## STUDY MATERIAL

*** Begin section ***

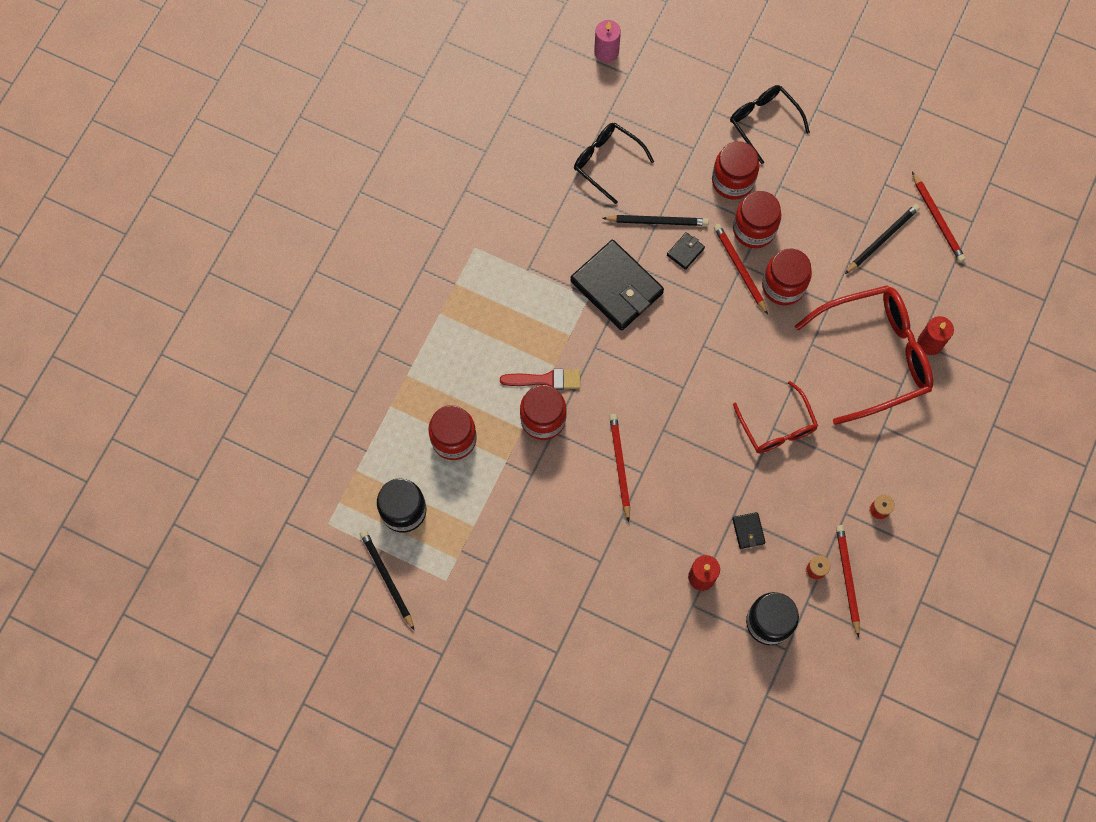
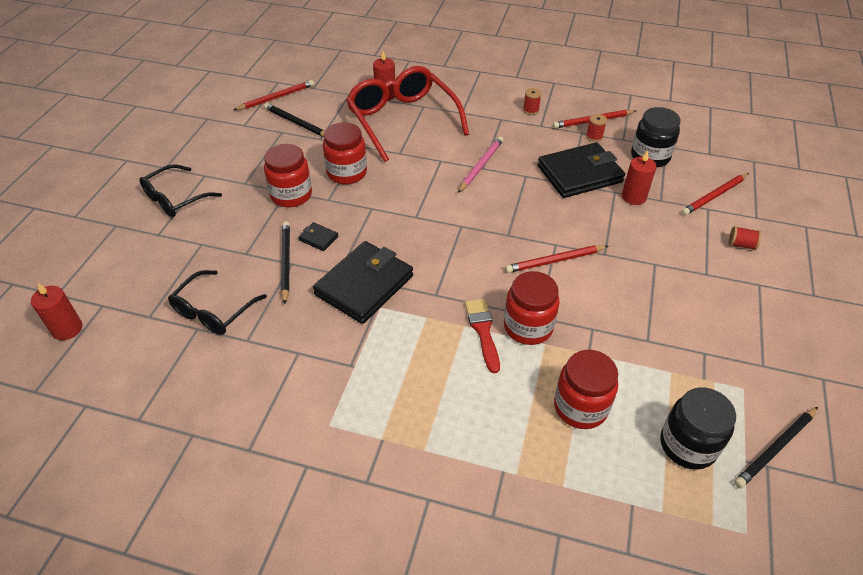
camera: 100 degrees left, 25 degrees down
(606, 52) = (67, 329): pink candle -> red candle
(612, 661) = (741, 245): none -> red spool
(732, 181) = (239, 213): red jar -> none
(739, 269) = (333, 200): red pencil -> red pencil (714, 196)
(748, 531) = (579, 174): black wallet -> black wallet, size x2.40
(777, 427) = (480, 166): red glasses -> pink pencil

*** End section ***

## REQUIRED ACTION
In the records above, locate every line with the string "pink" and copy it.

## EXERCISE ANSWER
(606, 52) = (67, 329): pink candle -> red candle
(777, 427) = (480, 166): red glasses -> pink pencil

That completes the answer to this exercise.